- [How to complete this task]: Find the string "slope" in the records. Copy each line that has it.

- [Available records]:

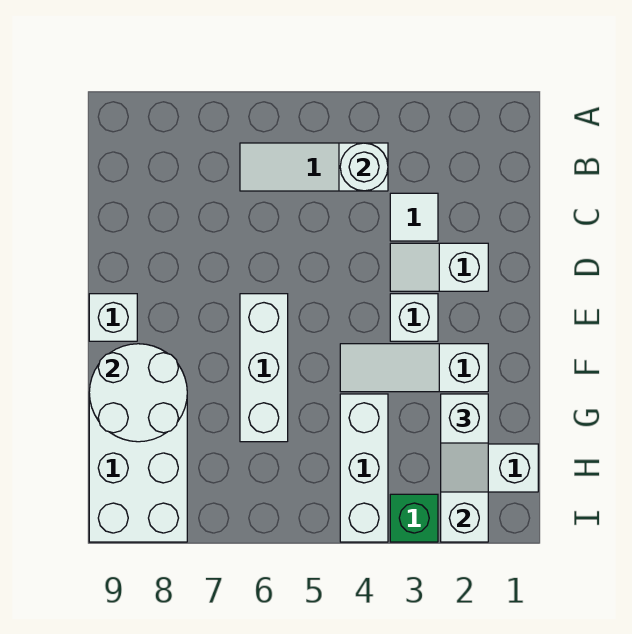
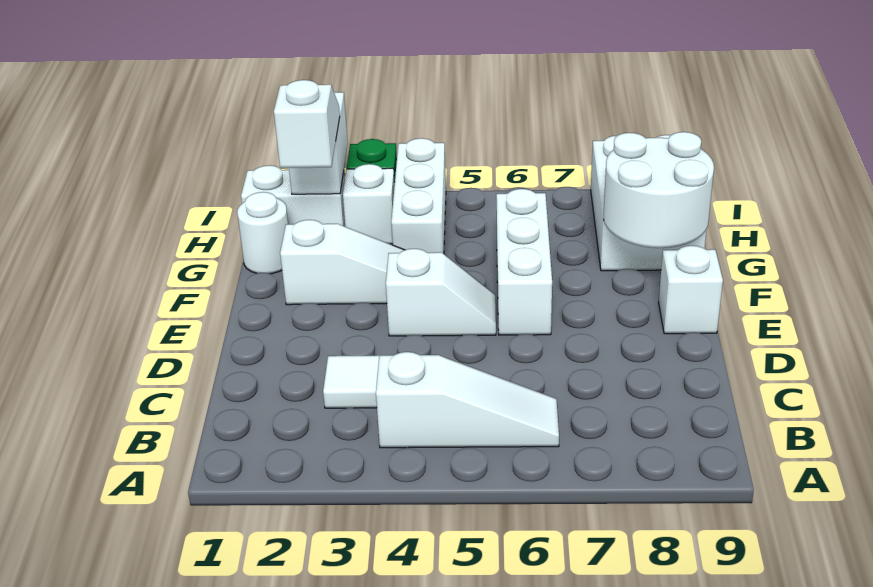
white round brick B4 level 2 -> white round brick G1 level 1
white slope D2:D3 level 1 top 2 -> white slope E4:E5 level 1 top 4
white brick E3 level 1 -> white brick H3 level 1

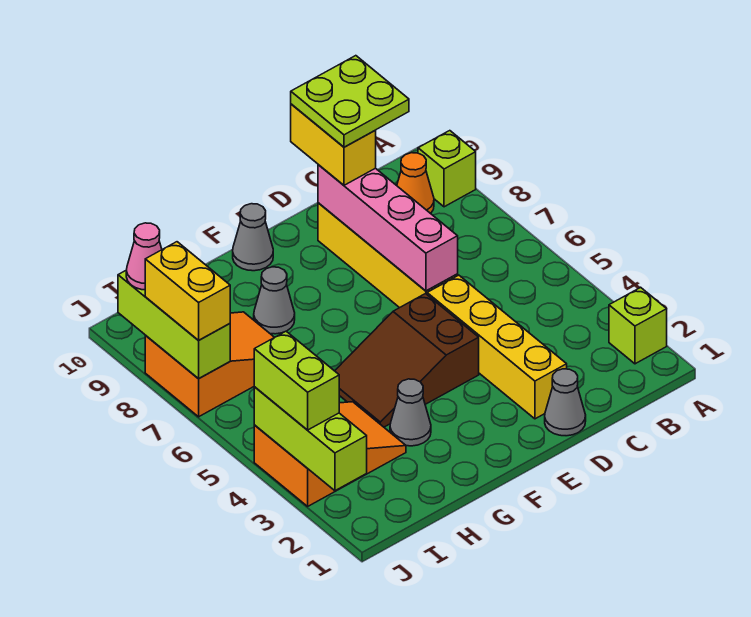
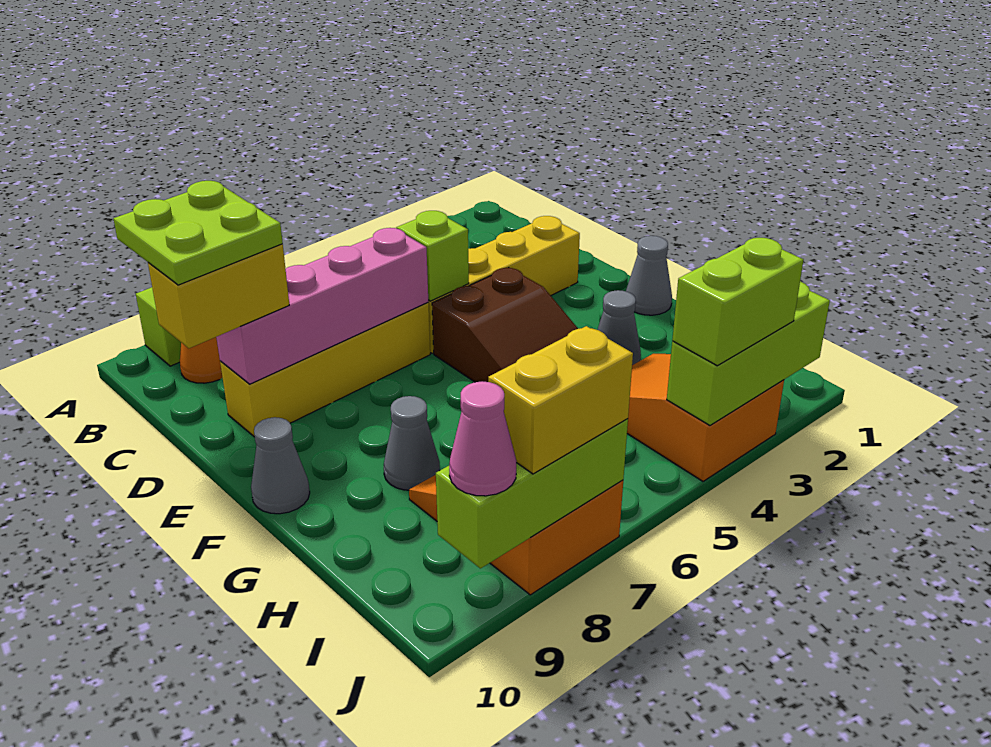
lime brick A2 level 1 -> lime brick D5 level 2
grey cone D1 level 1 -> grey cone F1 level 1

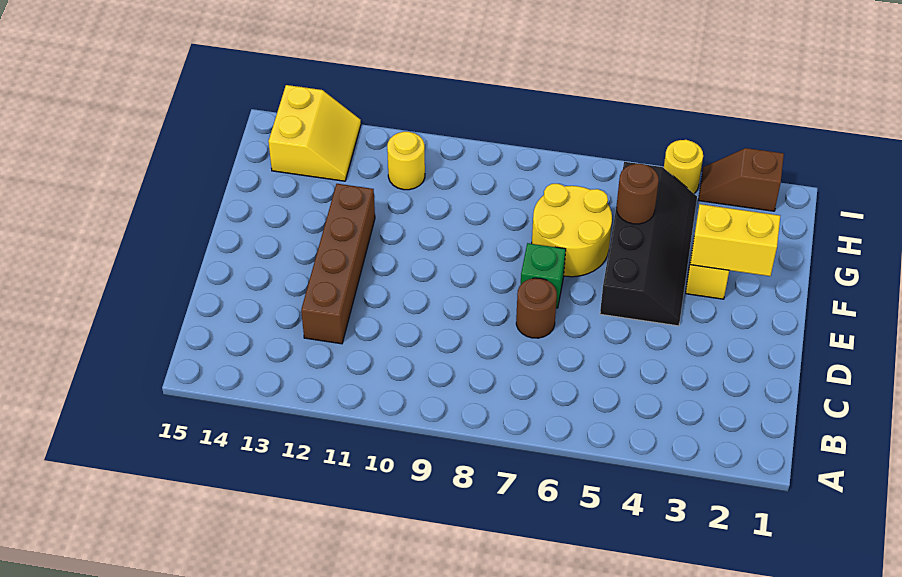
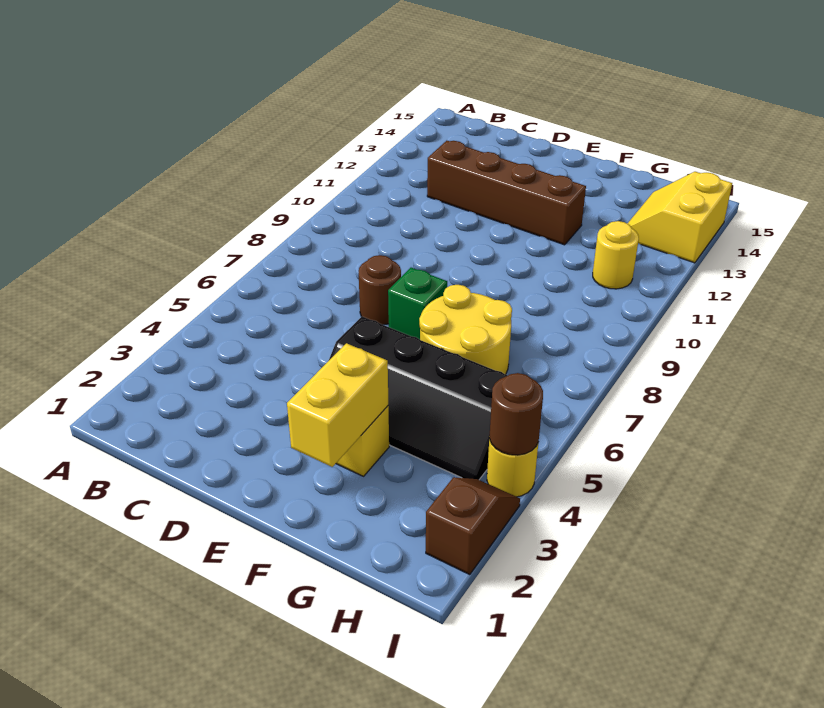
brown round brick G5 level 2 -> brown round brick I4 level 2
yellow slope H13:I14 level 1 top 14 -> yellow slope H13:I14 level 1 top I

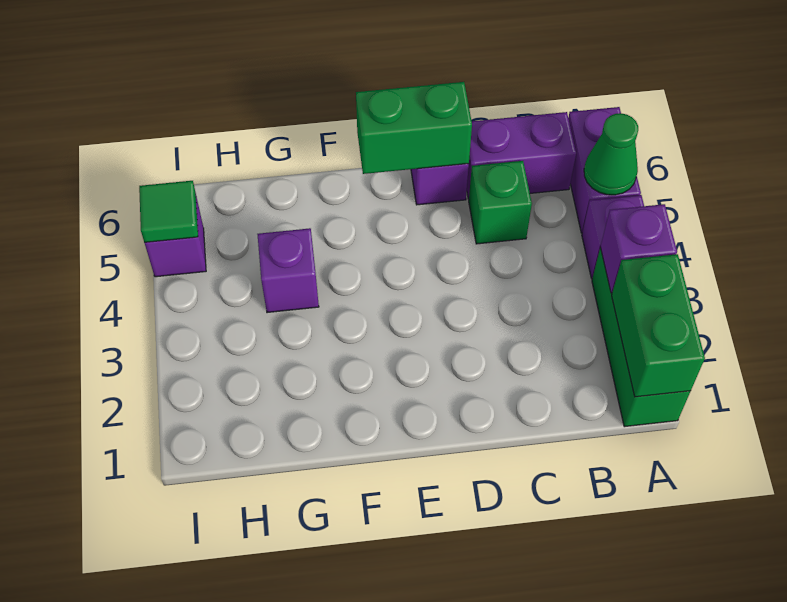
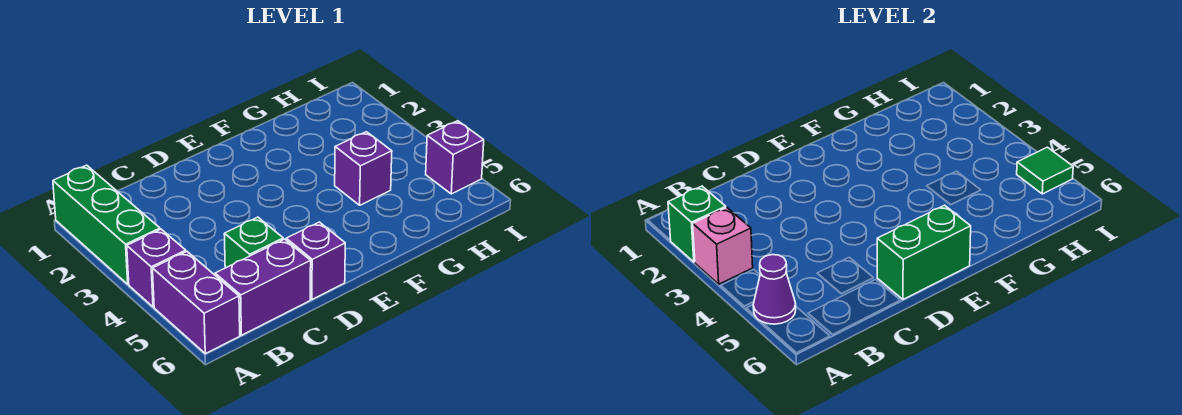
green brick A1:A2 level 2 -> green brick A2 level 2
purple brick A3 level 2 -> pink brick A3 level 2
green cone A5 level 2 -> purple cone A5 level 2

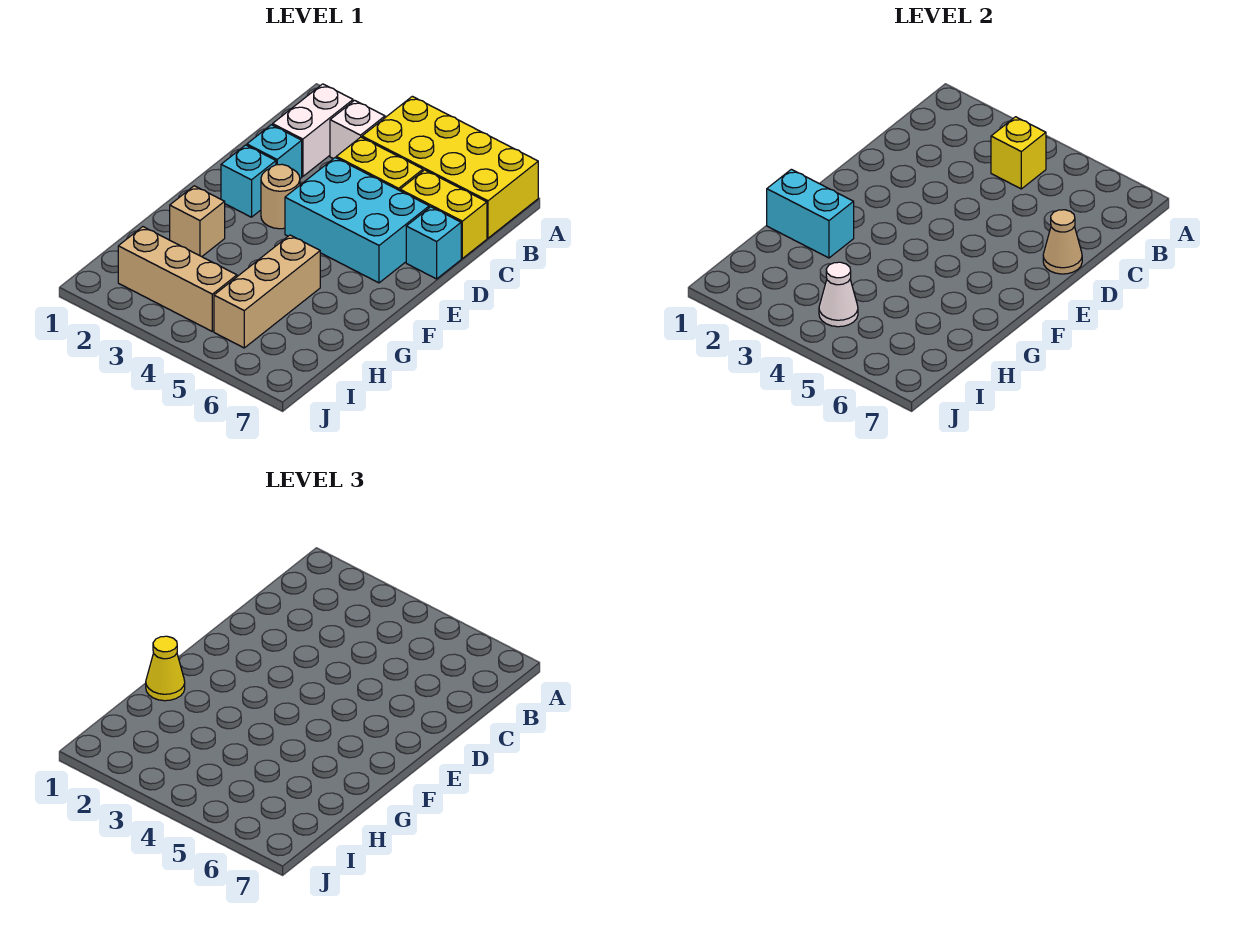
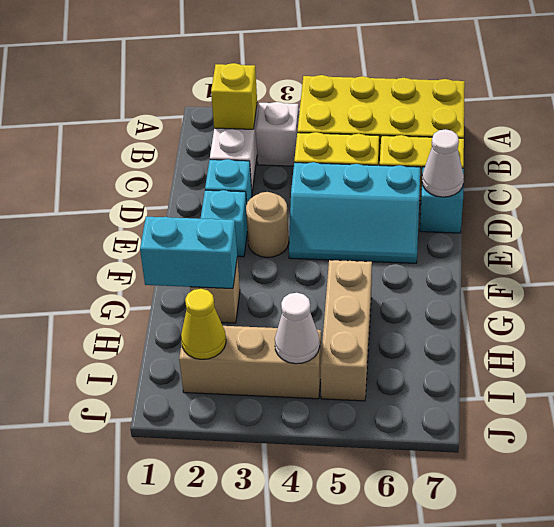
yellow brick B4 level 2 -> yellow brick B2 level 2
cyan brick D4:E6 level 1 -> cyan slope D4:E6 level 1 top D
tan cone D7 level 2 -> white cone D7 level 2
yellow cone G1 level 3 -> yellow cone I2 level 2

- [Answer for this exercise]:
white slope D2:D3 level 1 top 2 -> white slope E4:E5 level 1 top 4
yellow slope H13:I14 level 1 top 14 -> yellow slope H13:I14 level 1 top I
cyan brick D4:E6 level 1 -> cyan slope D4:E6 level 1 top D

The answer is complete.